▸ **What you have to do**:
The records below need to be set down again exactly; their images stay out.

* * * * *

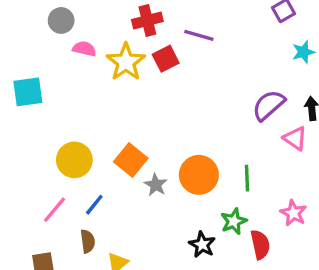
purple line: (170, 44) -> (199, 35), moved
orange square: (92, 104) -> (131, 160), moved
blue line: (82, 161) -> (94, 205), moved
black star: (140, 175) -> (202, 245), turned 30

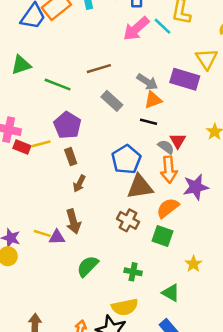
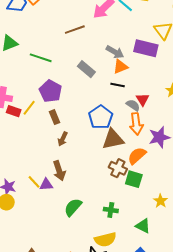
brown line: (99, 69) -> (75, 30), moved
yellow line: (41, 144) -> (29, 108), turned -35
brown cross: (128, 220) -> (118, 168), moved
yellow line: (42, 233) -> (34, 182), turned 32

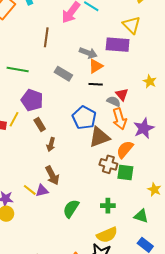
brown line: (75, 30) -> (46, 37), turned -54

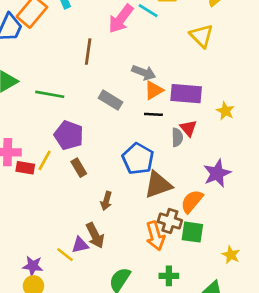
purple rectangle: (118, 45) -> (186, 94), moved
gray semicircle: (114, 101) -> (177, 137), turned 64
orange arrow: (120, 119) -> (155, 236), moved
brown arrow: (51, 144) -> (106, 201), moved
purple triangle: (42, 191) -> (80, 245), moved

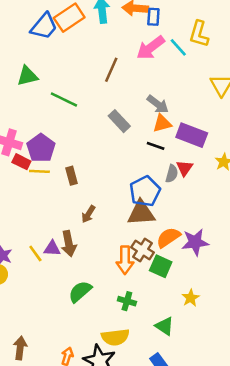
purple pentagon: (69, 135) -> (41, 148), moved
blue pentagon: (138, 159) -> (145, 191), moved
yellow line: (45, 160) -> (39, 171), moved, turned 48
purple star: (217, 173) -> (195, 242), moved

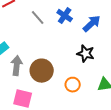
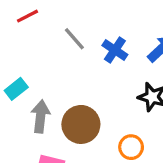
blue cross: (65, 16) -> (115, 50), moved

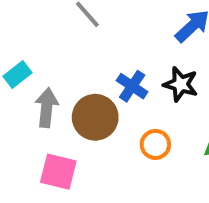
blue cross: (115, 50) -> (132, 86), moved

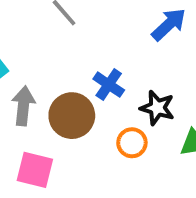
black star: (181, 84) -> (157, 108), moved

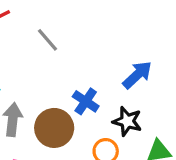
blue arrow: (169, 24) -> (137, 75), moved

* * * * *

▸ **Answer space**:
purple line: (170, 44) -> (199, 35), moved
orange square: (92, 104) -> (131, 160), moved
blue line: (82, 161) -> (94, 205), moved
black star: (140, 175) -> (202, 245), turned 30

brown line: (99, 69) -> (75, 30), moved
yellow line: (41, 144) -> (29, 108), turned -35
brown cross: (128, 220) -> (118, 168), moved
yellow line: (42, 233) -> (34, 182), turned 32

brown line: (75, 30) -> (46, 37), turned -54

purple rectangle: (118, 45) -> (186, 94), moved
gray semicircle: (114, 101) -> (177, 137), turned 64
orange arrow: (120, 119) -> (155, 236), moved
brown arrow: (51, 144) -> (106, 201), moved
purple triangle: (42, 191) -> (80, 245), moved

purple pentagon: (69, 135) -> (41, 148), moved
blue pentagon: (138, 159) -> (145, 191), moved
yellow line: (45, 160) -> (39, 171), moved, turned 48
purple star: (217, 173) -> (195, 242), moved

blue cross: (65, 16) -> (115, 50), moved

blue cross: (115, 50) -> (132, 86), moved

black star: (181, 84) -> (157, 108), moved

blue arrow: (169, 24) -> (137, 75), moved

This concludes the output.